▶ **TASK REQUIREMENTS**
For this exercise, reproduce the entries below exactly, but only from the line containing "SOIL pin AO: A5 -> SCL" through the line containing "SOIL pin VCC: 3V3 -> 5V", both included.

▶ **DATASET RECORDS**
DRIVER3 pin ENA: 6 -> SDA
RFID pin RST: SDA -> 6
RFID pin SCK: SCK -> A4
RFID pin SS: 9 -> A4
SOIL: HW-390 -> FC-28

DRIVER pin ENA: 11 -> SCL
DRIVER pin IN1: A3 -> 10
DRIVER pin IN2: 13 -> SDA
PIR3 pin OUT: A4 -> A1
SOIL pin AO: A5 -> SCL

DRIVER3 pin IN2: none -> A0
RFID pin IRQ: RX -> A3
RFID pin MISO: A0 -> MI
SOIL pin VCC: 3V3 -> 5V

==

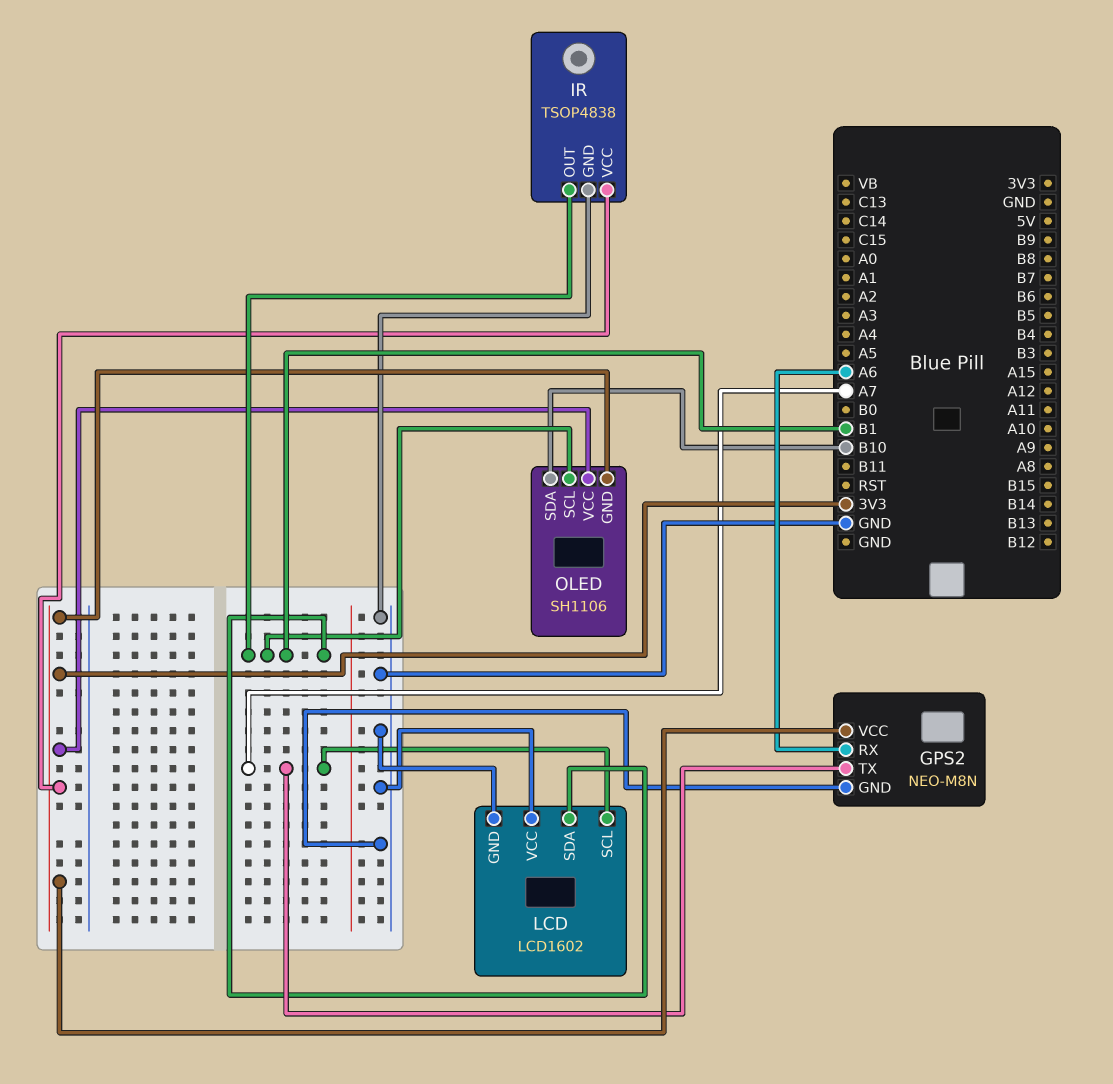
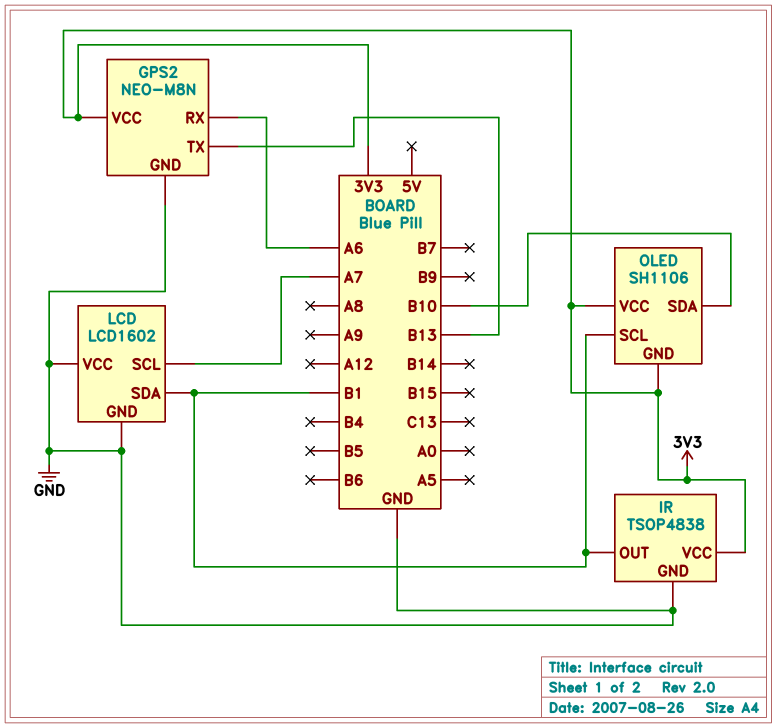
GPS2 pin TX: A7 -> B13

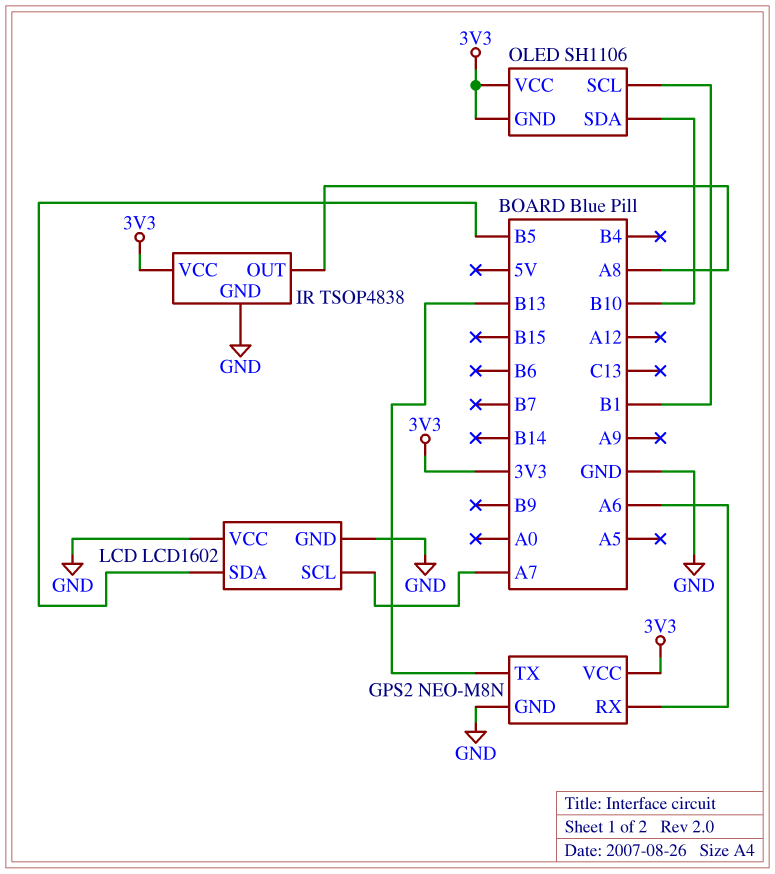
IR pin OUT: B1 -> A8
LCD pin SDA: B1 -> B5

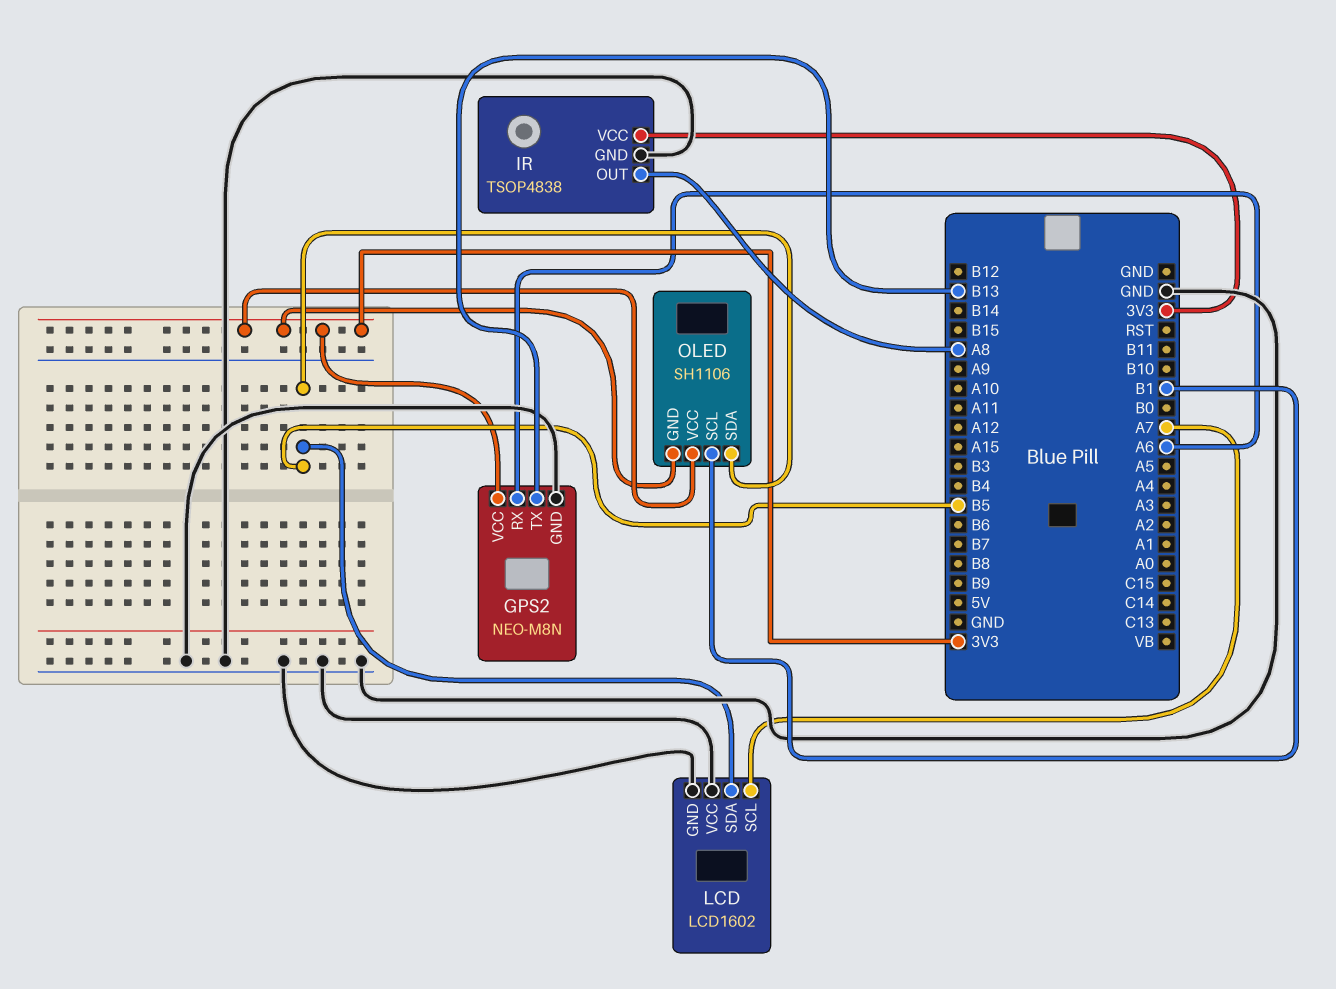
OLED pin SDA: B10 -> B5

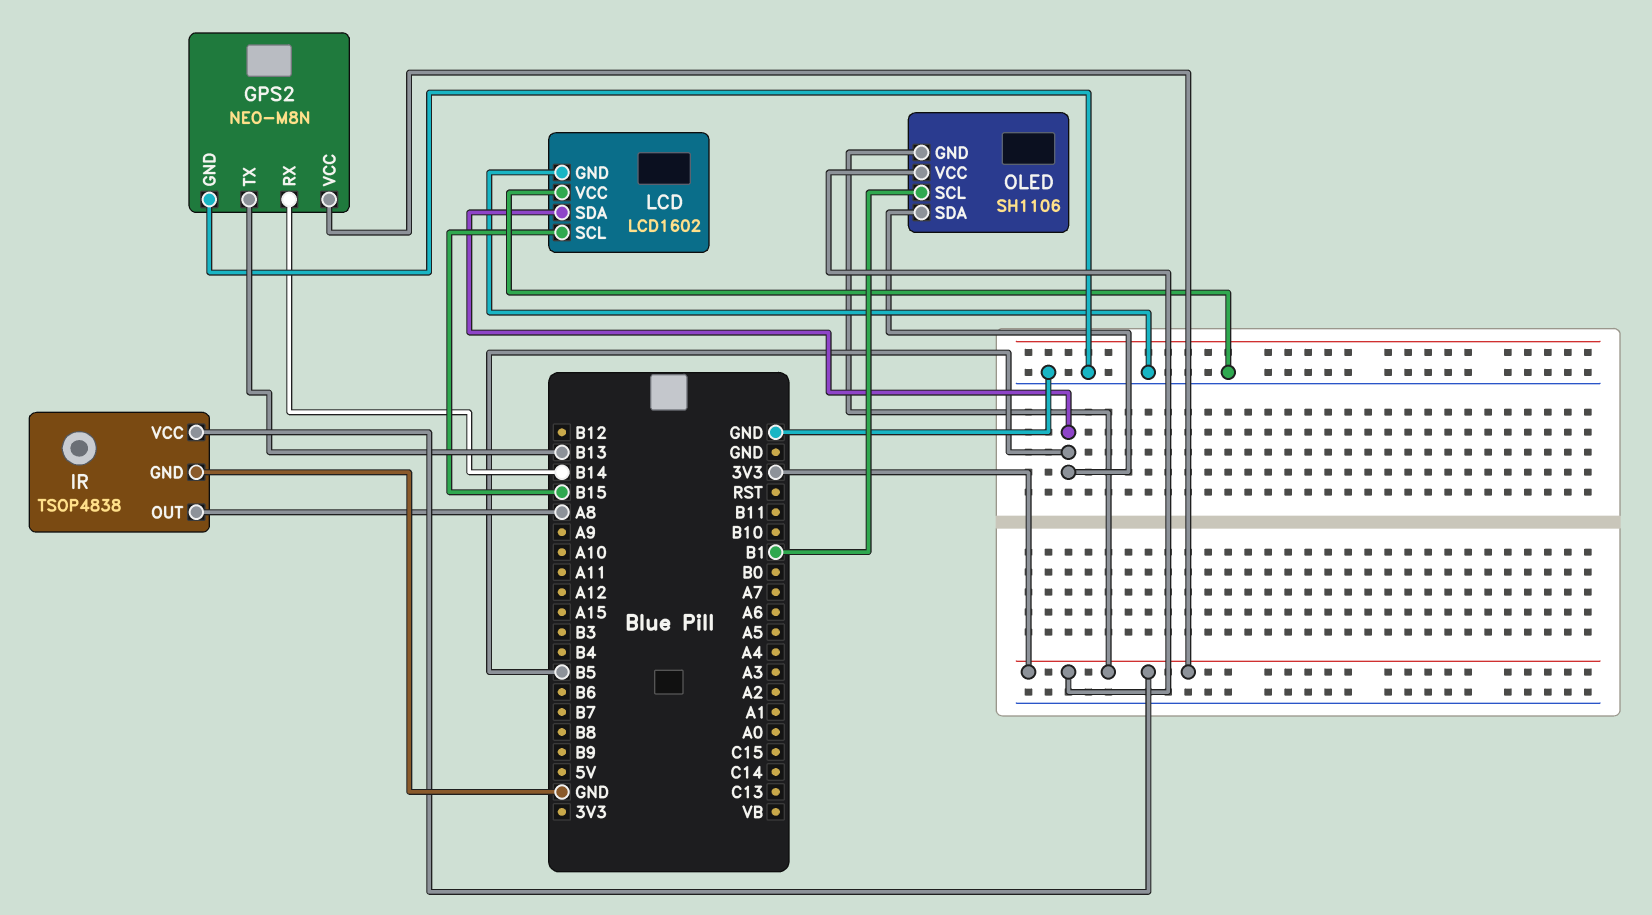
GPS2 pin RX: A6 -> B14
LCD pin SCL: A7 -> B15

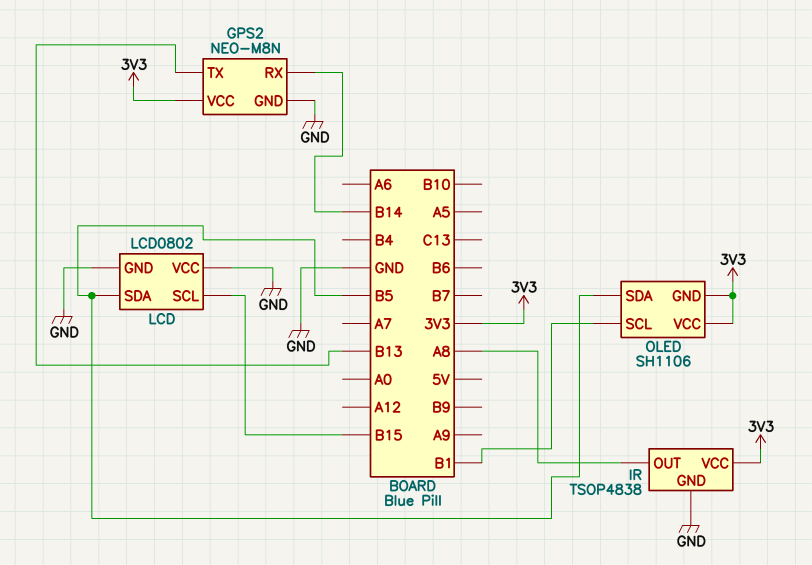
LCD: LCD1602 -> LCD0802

▶ **OUTPUT OF THE TASK**
SOIL pin AO: A5 -> SCL

DRIVER3 pin IN2: none -> A0
RFID pin IRQ: RX -> A3
RFID pin MISO: A0 -> MI
SOIL pin VCC: 3V3 -> 5V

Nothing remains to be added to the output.